##### MATERIAL PROVIDED

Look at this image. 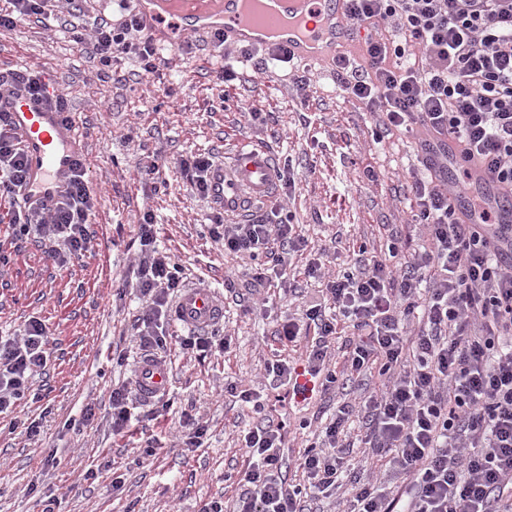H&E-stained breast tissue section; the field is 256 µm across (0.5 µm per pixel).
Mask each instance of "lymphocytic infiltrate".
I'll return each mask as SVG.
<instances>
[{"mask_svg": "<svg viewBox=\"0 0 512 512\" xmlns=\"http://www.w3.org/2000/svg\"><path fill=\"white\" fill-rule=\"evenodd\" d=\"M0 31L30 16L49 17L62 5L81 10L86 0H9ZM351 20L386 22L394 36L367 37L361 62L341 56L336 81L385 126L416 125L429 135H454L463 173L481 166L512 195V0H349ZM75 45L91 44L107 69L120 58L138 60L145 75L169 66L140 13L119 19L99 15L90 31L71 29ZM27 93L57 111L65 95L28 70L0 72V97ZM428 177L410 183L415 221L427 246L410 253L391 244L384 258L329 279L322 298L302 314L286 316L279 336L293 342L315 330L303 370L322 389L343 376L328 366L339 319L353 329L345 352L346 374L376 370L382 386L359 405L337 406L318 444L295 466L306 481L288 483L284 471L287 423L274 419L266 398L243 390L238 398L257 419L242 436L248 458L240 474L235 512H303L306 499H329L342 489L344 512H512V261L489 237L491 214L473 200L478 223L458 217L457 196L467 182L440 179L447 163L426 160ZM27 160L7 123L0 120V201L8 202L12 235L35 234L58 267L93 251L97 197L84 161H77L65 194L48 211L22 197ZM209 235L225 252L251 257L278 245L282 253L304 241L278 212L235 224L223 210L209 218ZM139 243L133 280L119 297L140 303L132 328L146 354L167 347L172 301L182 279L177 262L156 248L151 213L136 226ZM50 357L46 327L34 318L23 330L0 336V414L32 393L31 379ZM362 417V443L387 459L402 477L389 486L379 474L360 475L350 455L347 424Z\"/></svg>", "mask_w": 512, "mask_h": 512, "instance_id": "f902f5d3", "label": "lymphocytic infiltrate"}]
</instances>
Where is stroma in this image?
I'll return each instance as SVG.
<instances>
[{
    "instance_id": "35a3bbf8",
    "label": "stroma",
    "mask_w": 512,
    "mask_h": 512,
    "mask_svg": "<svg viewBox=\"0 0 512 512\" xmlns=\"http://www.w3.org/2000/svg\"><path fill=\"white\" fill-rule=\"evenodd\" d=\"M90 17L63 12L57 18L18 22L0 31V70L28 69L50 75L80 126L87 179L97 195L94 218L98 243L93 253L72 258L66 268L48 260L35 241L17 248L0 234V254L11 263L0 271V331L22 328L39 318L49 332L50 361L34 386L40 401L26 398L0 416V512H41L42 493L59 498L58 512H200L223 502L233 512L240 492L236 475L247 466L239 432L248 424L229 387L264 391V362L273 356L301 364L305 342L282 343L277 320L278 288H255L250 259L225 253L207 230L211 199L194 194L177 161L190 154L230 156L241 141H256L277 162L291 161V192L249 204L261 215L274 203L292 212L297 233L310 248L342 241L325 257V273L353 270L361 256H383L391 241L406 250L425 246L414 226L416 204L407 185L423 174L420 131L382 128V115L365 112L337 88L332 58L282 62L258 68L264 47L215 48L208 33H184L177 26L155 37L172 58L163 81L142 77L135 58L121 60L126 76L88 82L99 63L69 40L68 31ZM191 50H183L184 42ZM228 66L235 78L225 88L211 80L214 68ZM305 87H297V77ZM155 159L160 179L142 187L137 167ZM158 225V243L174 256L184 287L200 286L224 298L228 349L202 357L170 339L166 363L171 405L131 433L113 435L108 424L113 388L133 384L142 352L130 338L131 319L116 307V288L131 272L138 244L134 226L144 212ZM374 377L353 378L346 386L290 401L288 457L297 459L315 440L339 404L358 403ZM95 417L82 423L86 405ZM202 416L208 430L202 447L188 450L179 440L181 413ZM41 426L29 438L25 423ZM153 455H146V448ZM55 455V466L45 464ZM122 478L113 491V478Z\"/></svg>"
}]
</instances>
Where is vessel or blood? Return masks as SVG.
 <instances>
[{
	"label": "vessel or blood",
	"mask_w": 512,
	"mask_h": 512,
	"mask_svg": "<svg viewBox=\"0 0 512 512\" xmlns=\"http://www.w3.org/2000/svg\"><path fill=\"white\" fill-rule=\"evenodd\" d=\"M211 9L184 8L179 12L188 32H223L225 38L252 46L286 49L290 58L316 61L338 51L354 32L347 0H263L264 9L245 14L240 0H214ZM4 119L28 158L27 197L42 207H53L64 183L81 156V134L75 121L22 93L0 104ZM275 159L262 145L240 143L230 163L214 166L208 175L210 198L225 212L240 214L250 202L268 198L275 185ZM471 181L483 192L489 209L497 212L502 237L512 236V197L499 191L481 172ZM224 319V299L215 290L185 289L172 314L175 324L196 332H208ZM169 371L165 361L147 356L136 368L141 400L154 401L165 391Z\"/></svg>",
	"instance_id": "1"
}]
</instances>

##########

■ STATED PROBLEM
Identify the lines that hold the word "stroma". Copy every one of them.

■ IN RESPONSE
Where is stroma in this image?
    "label": "stroma",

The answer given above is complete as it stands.